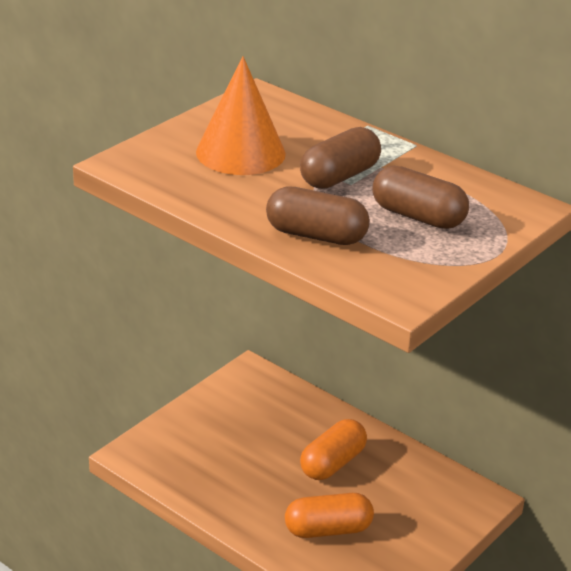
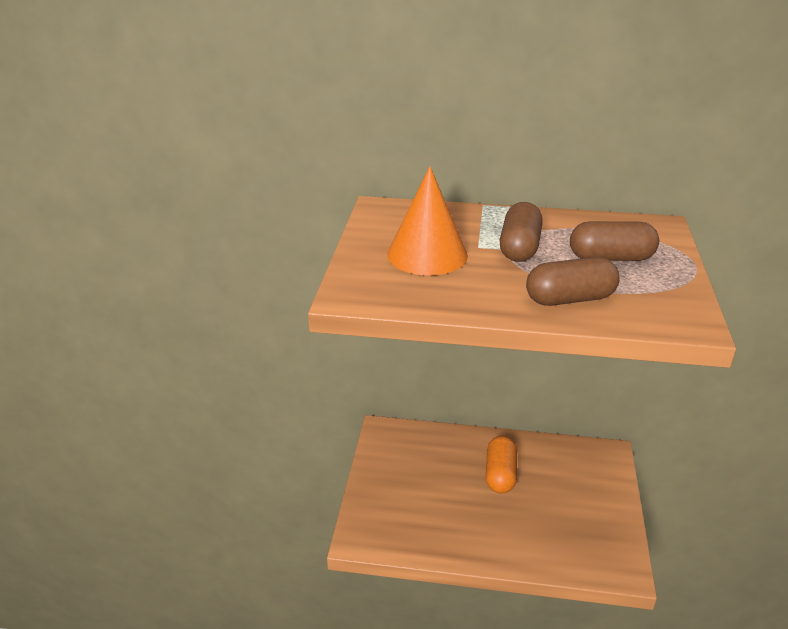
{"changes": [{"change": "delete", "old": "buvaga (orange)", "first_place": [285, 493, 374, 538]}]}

* * *

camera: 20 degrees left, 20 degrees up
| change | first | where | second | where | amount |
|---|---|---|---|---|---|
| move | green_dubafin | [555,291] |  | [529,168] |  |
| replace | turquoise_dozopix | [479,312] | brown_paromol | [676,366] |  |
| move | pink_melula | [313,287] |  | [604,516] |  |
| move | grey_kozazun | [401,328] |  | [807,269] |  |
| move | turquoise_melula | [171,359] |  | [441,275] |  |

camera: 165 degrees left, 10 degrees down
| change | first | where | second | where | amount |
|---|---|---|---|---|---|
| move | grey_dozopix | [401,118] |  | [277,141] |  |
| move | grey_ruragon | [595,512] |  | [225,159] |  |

--

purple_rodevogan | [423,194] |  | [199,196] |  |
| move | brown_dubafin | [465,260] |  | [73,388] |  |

--- EXERCISE INSTRUCTIONS ---
Of the entries above, repeat exactly the lines from the line with "move | turquoise_melula" through the line with "move | grey_ruragon", both of them included.

--- TASK OUTPUT ---
| move | turquoise_melula | [171,359] |  | [441,275] |  |

camera: 165 degrees left, 10 degrees down
| change | first | where | second | where | amount |
|---|---|---|---|---|---|
| move | grey_dozopix | [401,118] |  | [277,141] |  |
| move | grey_ruragon | [595,512] |  | [225,159] |  |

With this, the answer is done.